▸ **Exercise instructions**: Return every line below exactly.
━━━ Source information ━━━
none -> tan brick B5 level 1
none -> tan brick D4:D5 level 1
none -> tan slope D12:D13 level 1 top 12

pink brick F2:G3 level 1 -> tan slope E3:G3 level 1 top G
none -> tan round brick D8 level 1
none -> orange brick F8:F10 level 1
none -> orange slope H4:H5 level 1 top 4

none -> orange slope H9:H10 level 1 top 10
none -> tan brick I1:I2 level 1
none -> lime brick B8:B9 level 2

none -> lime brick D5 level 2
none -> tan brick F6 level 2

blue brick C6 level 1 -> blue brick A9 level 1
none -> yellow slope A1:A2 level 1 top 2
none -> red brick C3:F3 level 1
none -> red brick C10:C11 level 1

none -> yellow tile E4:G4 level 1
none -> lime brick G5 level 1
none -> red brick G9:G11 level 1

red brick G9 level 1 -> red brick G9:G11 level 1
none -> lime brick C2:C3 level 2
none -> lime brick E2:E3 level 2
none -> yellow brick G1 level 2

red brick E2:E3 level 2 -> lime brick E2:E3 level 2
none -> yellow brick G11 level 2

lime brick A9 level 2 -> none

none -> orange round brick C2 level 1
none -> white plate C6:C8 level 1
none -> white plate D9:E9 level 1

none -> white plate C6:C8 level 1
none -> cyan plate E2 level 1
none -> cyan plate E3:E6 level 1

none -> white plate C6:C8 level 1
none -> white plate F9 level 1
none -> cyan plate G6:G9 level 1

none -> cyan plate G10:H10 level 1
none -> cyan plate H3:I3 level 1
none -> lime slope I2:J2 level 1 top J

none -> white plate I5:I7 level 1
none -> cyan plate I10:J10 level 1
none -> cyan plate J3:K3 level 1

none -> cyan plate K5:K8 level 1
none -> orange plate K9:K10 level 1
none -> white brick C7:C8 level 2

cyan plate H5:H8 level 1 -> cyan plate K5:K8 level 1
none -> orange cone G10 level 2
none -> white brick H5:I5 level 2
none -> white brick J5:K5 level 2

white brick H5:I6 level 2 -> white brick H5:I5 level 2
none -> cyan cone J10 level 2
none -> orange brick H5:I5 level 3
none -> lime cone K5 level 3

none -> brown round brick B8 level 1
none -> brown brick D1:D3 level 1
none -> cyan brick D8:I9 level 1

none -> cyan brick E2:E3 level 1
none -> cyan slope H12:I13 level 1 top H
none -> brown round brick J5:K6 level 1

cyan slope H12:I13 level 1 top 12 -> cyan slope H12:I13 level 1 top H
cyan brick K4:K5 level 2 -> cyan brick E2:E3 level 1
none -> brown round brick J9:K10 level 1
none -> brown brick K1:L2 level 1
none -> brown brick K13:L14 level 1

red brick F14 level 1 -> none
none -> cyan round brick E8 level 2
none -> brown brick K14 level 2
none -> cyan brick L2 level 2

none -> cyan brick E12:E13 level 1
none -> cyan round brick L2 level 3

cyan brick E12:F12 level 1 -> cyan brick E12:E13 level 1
━━━
▸ **Solved problem**:
none -> tan brick B5 level 1
none -> tan brick D4:D5 level 1
none -> tan slope D12:D13 level 1 top 12

pink brick F2:G3 level 1 -> tan slope E3:G3 level 1 top G
none -> tan round brick D8 level 1
none -> orange brick F8:F10 level 1
none -> orange slope H4:H5 level 1 top 4

none -> orange slope H9:H10 level 1 top 10
none -> tan brick I1:I2 level 1
none -> lime brick B8:B9 level 2

none -> lime brick D5 level 2
none -> tan brick F6 level 2

blue brick C6 level 1 -> blue brick A9 level 1
none -> yellow slope A1:A2 level 1 top 2
none -> red brick C3:F3 level 1
none -> red brick C10:C11 level 1

none -> yellow tile E4:G4 level 1
none -> lime brick G5 level 1
none -> red brick G9:G11 level 1

red brick G9 level 1 -> red brick G9:G11 level 1
none -> lime brick C2:C3 level 2
none -> lime brick E2:E3 level 2
none -> yellow brick G1 level 2

red brick E2:E3 level 2 -> lime brick E2:E3 level 2
none -> yellow brick G11 level 2

lime brick A9 level 2 -> none

none -> orange round brick C2 level 1
none -> white plate C6:C8 level 1
none -> white plate D9:E9 level 1

none -> white plate C6:C8 level 1
none -> cyan plate E2 level 1
none -> cyan plate E3:E6 level 1

none -> white plate C6:C8 level 1
none -> white plate F9 level 1
none -> cyan plate G6:G9 level 1

none -> cyan plate G10:H10 level 1
none -> cyan plate H3:I3 level 1
none -> lime slope I2:J2 level 1 top J

none -> white plate I5:I7 level 1
none -> cyan plate I10:J10 level 1
none -> cyan plate J3:K3 level 1

none -> cyan plate K5:K8 level 1
none -> orange plate K9:K10 level 1
none -> white brick C7:C8 level 2

cyan plate H5:H8 level 1 -> cyan plate K5:K8 level 1
none -> orange cone G10 level 2
none -> white brick H5:I5 level 2
none -> white brick J5:K5 level 2

white brick H5:I6 level 2 -> white brick H5:I5 level 2
none -> cyan cone J10 level 2
none -> orange brick H5:I5 level 3
none -> lime cone K5 level 3

none -> brown round brick B8 level 1
none -> brown brick D1:D3 level 1
none -> cyan brick D8:I9 level 1

none -> cyan brick E2:E3 level 1
none -> cyan slope H12:I13 level 1 top H
none -> brown round brick J5:K6 level 1

cyan slope H12:I13 level 1 top 12 -> cyan slope H12:I13 level 1 top H
cyan brick K4:K5 level 2 -> cyan brick E2:E3 level 1
none -> brown round brick J9:K10 level 1
none -> brown brick K1:L2 level 1
none -> brown brick K13:L14 level 1

red brick F14 level 1 -> none
none -> cyan round brick E8 level 2
none -> brown brick K14 level 2
none -> cyan brick L2 level 2

none -> cyan brick E12:E13 level 1
none -> cyan round brick L2 level 3

cyan brick E12:F12 level 1 -> cyan brick E12:E13 level 1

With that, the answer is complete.